• [What is expected]
Begin at the line that contains "pos1: [271, 386, 103, 46]" and reproduce it along with every line after it to the end of the listing; skip any pictures.

• [Exercise data]
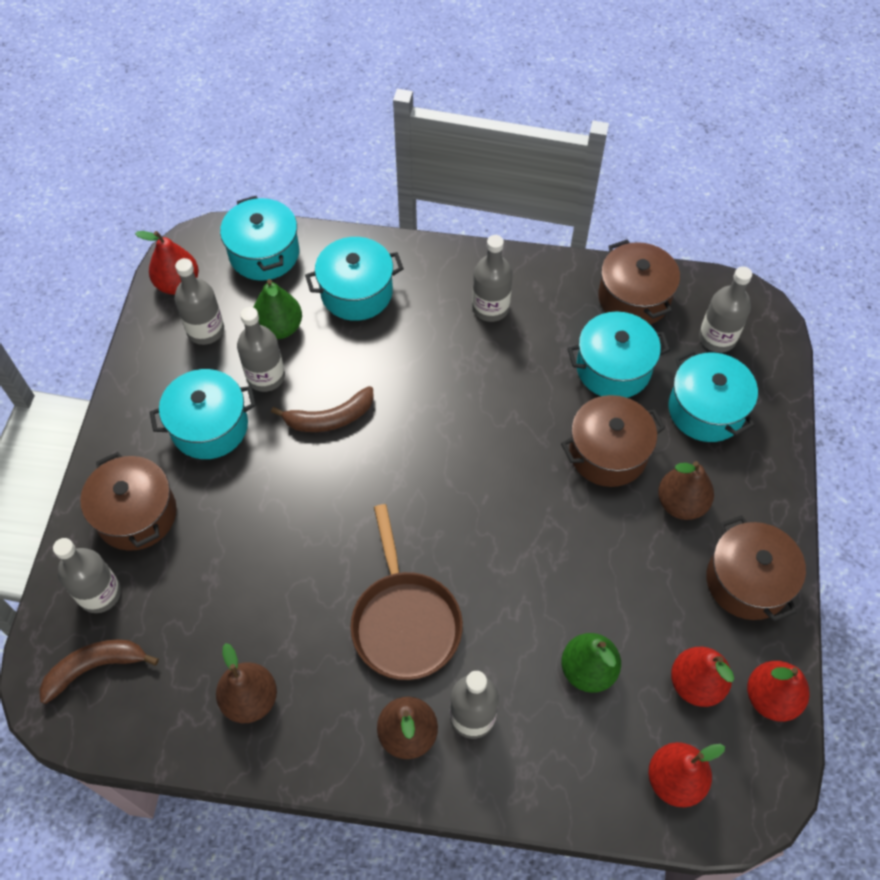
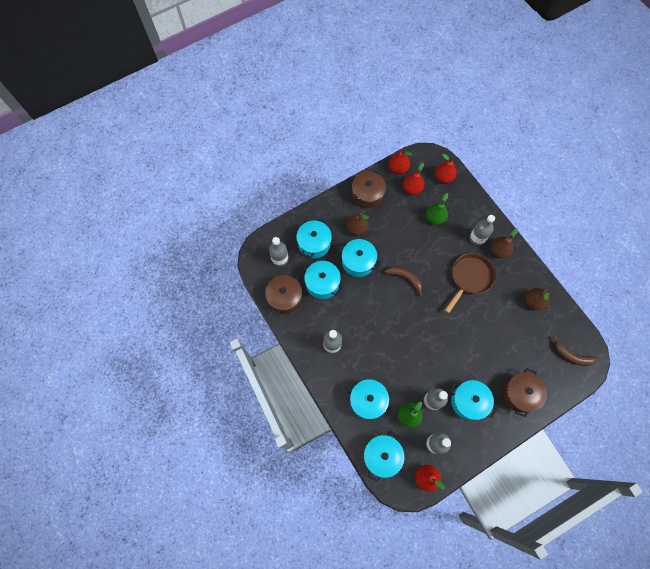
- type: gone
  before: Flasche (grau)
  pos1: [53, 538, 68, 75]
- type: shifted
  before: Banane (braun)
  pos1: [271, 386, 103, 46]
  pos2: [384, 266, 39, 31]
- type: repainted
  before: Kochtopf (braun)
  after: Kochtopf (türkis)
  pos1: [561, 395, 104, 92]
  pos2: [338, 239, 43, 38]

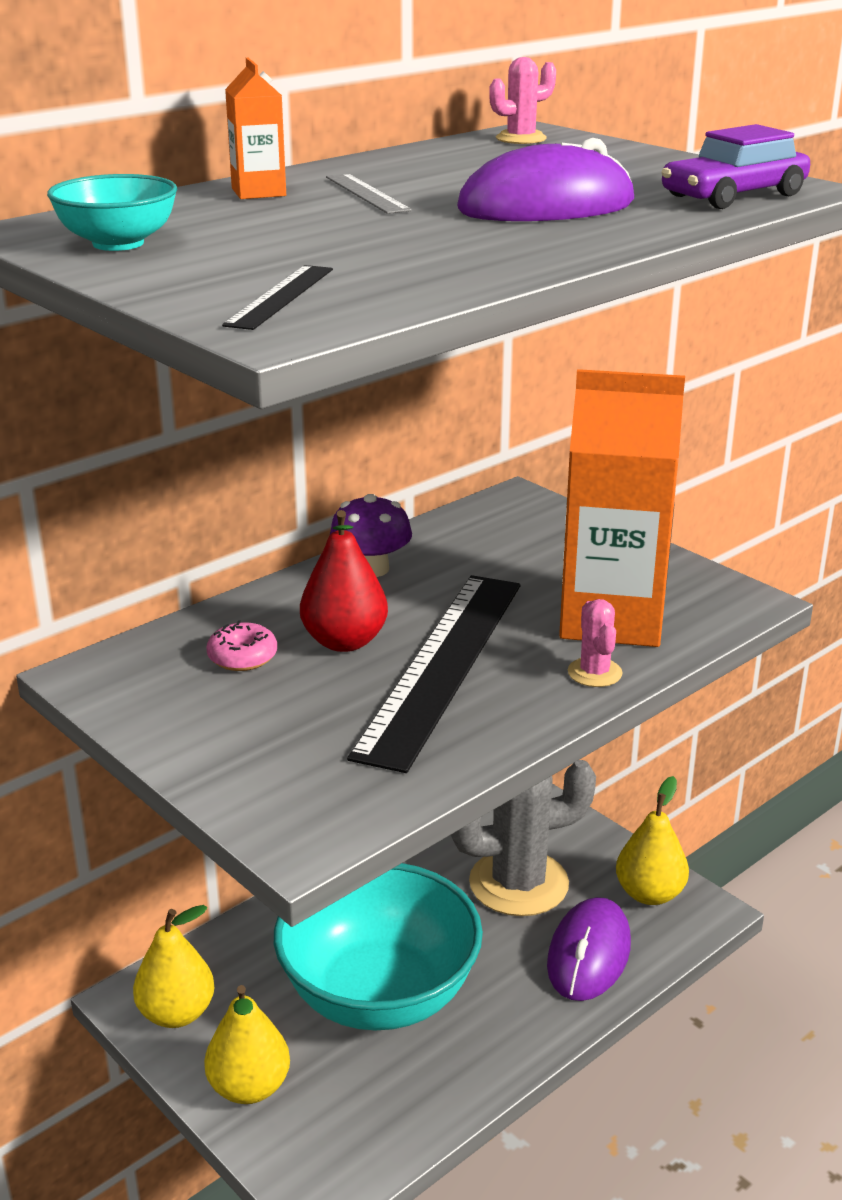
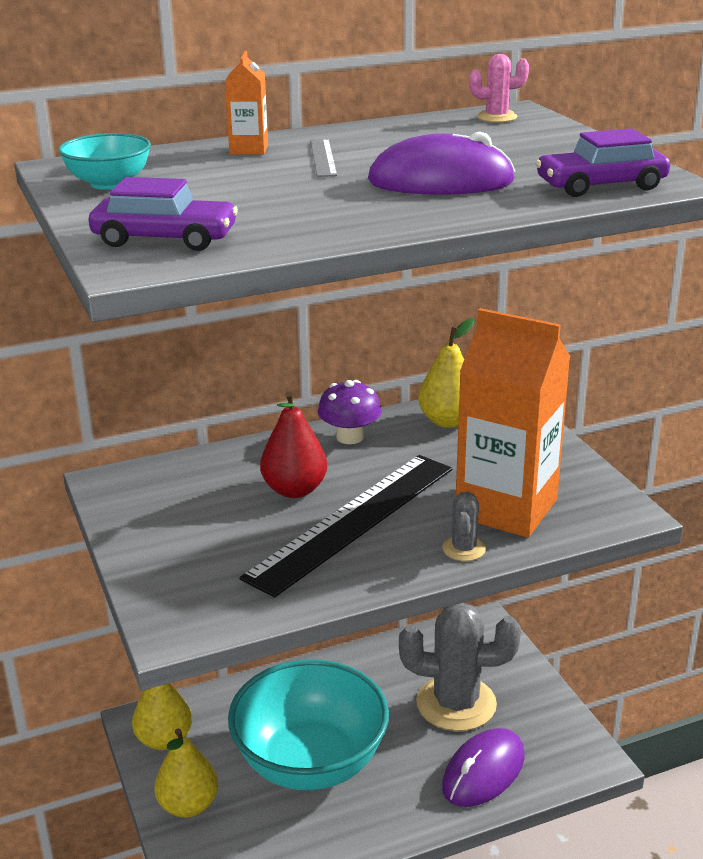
- type: gone
  before: Donut (rosa)
  pos1: [206, 620, 71, 51]
- type: swapped
  before: Lineal (schwarz)
  after: Auto (lila)
  pos1: [222, 265, 111, 65]
  pos2: [89, 177, 149, 74]
- type: repainted
  before: Kaktus (rosa)
  after: Kaktus (grau)
  pos1: [568, 599, 55, 88]
  pos2: [442, 492, 44, 69]
- type: shifted
  before: Birne (gelb)
  pos1: [616, 776, 73, 129]
  pos2: [418, 318, 57, 110]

• [Task answer]
  pos1: [271, 386, 103, 46]
  pos2: [384, 266, 39, 31]
- type: repainted
  before: Kochtopf (braun)
  after: Kochtopf (türkis)
  pos1: [561, 395, 104, 92]
  pos2: [338, 239, 43, 38]

- type: gone
  before: Donut (rosa)
  pos1: [206, 620, 71, 51]
- type: swapped
  before: Lineal (schwarz)
  after: Auto (lila)
  pos1: [222, 265, 111, 65]
  pos2: [89, 177, 149, 74]
- type: repainted
  before: Kaktus (rosa)
  after: Kaktus (grau)
  pos1: [568, 599, 55, 88]
  pos2: [442, 492, 44, 69]
- type: shifted
  before: Birne (gelb)
  pos1: [616, 776, 73, 129]
  pos2: [418, 318, 57, 110]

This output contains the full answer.